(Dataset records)
..............................

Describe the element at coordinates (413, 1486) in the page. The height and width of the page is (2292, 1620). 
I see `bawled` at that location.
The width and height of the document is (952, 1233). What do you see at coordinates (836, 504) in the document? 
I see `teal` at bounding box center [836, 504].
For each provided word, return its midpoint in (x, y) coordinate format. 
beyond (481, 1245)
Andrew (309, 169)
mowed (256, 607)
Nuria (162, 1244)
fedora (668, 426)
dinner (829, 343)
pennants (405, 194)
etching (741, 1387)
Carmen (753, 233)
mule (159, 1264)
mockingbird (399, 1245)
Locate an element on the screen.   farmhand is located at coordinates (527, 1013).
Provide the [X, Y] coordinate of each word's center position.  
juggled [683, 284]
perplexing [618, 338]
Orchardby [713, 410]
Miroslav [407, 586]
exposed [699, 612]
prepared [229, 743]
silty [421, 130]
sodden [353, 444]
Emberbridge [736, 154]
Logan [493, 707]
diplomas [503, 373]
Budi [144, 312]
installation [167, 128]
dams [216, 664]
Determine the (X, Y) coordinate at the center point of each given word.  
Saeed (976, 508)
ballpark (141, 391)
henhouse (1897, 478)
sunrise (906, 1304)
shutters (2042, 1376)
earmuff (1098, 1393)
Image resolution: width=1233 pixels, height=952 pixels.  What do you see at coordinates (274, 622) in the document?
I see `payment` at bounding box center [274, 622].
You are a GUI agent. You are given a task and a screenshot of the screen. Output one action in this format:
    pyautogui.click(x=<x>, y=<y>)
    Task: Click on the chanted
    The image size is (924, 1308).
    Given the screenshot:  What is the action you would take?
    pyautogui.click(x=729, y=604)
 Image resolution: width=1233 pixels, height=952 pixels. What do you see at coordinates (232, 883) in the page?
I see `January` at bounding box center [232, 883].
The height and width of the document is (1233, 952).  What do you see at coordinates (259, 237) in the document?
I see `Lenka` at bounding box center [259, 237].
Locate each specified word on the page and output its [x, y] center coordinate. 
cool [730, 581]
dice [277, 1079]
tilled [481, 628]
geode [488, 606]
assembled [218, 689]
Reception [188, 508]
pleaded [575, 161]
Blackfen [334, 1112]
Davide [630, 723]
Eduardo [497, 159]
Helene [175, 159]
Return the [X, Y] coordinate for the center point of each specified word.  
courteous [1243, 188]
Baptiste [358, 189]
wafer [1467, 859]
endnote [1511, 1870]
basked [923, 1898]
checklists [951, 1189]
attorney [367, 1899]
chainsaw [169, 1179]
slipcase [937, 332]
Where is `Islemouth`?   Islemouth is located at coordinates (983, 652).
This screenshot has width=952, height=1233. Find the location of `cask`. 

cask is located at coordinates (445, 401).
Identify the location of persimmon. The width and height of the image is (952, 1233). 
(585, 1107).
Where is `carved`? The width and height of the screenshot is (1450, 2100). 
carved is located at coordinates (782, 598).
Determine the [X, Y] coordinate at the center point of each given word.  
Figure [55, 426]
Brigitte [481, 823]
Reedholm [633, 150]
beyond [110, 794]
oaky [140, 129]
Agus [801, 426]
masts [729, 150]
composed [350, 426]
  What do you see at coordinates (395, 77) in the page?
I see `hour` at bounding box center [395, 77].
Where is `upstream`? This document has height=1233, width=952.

..............................

EXERCISE PROMPT
Rename "center point" to "central point" throughout the items above, and leave everything else unchanged.

RESULT FOR THIS TASK
Describe the element at coordinates (413, 1486) in the page. The height and width of the page is (2292, 1620). 
I see `bawled` at that location.
The width and height of the document is (952, 1233). What do you see at coordinates (836, 504) in the document? 
I see `teal` at bounding box center [836, 504].
For each provided word, return its midpoint in (x, y) coordinate format. 
beyond (481, 1245)
Andrew (309, 169)
mowed (256, 607)
Nuria (162, 1244)
fedora (668, 426)
dinner (829, 343)
pennants (405, 194)
etching (741, 1387)
Carmen (753, 233)
mule (159, 1264)
mockingbird (399, 1245)
Locate an element on the screen.   farmhand is located at coordinates (527, 1013).
Provide the [X, Y] coordinate of each word's center position.  
juggled [683, 284]
perplexing [618, 338]
Orchardby [713, 410]
Miroslav [407, 586]
exposed [699, 612]
prepared [229, 743]
silty [421, 130]
sodden [353, 444]
Emberbridge [736, 154]
Logan [493, 707]
diplomas [503, 373]
Budi [144, 312]
installation [167, 128]
dams [216, 664]
Determine the (X, Y) coordinate at the central point of each given word.  
Saeed (976, 508)
ballpark (141, 391)
henhouse (1897, 478)
sunrise (906, 1304)
shutters (2042, 1376)
earmuff (1098, 1393)
Image resolution: width=1233 pixels, height=952 pixels.  What do you see at coordinates (274, 622) in the document?
I see `payment` at bounding box center [274, 622].
You are a GUI agent. You are given a task and a screenshot of the screen. Output one action in this format:
    pyautogui.click(x=<x>, y=<y>)
    Task: Click on the chanted
    The image size is (924, 1308).
    Given the screenshot:  What is the action you would take?
    pyautogui.click(x=729, y=604)
 Image resolution: width=1233 pixels, height=952 pixels. What do you see at coordinates (232, 883) in the page?
I see `January` at bounding box center [232, 883].
The height and width of the document is (1233, 952).  What do you see at coordinates (259, 237) in the document?
I see `Lenka` at bounding box center [259, 237].
Locate each specified word on the page and output its [x, y] center coordinate. 
cool [730, 581]
dice [277, 1079]
tilled [481, 628]
geode [488, 606]
assembled [218, 689]
Reception [188, 508]
pleaded [575, 161]
Blackfen [334, 1112]
Davide [630, 723]
Eduardo [497, 159]
Helene [175, 159]
Return the [X, Y] coordinate for the central point of each specified word.  
courteous [1243, 188]
Baptiste [358, 189]
wafer [1467, 859]
endnote [1511, 1870]
basked [923, 1898]
checklists [951, 1189]
attorney [367, 1899]
chainsaw [169, 1179]
slipcase [937, 332]
Where is `Islemouth`?   Islemouth is located at coordinates (983, 652).
This screenshot has width=952, height=1233. Find the location of `cask`. 

cask is located at coordinates (445, 401).
Identify the location of persimmon. The width and height of the image is (952, 1233). 
(585, 1107).
Where is `carved`? The width and height of the screenshot is (1450, 2100). 
carved is located at coordinates (782, 598).
Determine the [X, Y] coordinate at the central point of each given word.  
Figure [55, 426]
Brigitte [481, 823]
Reedholm [633, 150]
beyond [110, 794]
oaky [140, 129]
Agus [801, 426]
masts [729, 150]
composed [350, 426]
  What do you see at coordinates (395, 77) in the page?
I see `hour` at bounding box center [395, 77].
Where is `upstream`? This document has height=1233, width=952.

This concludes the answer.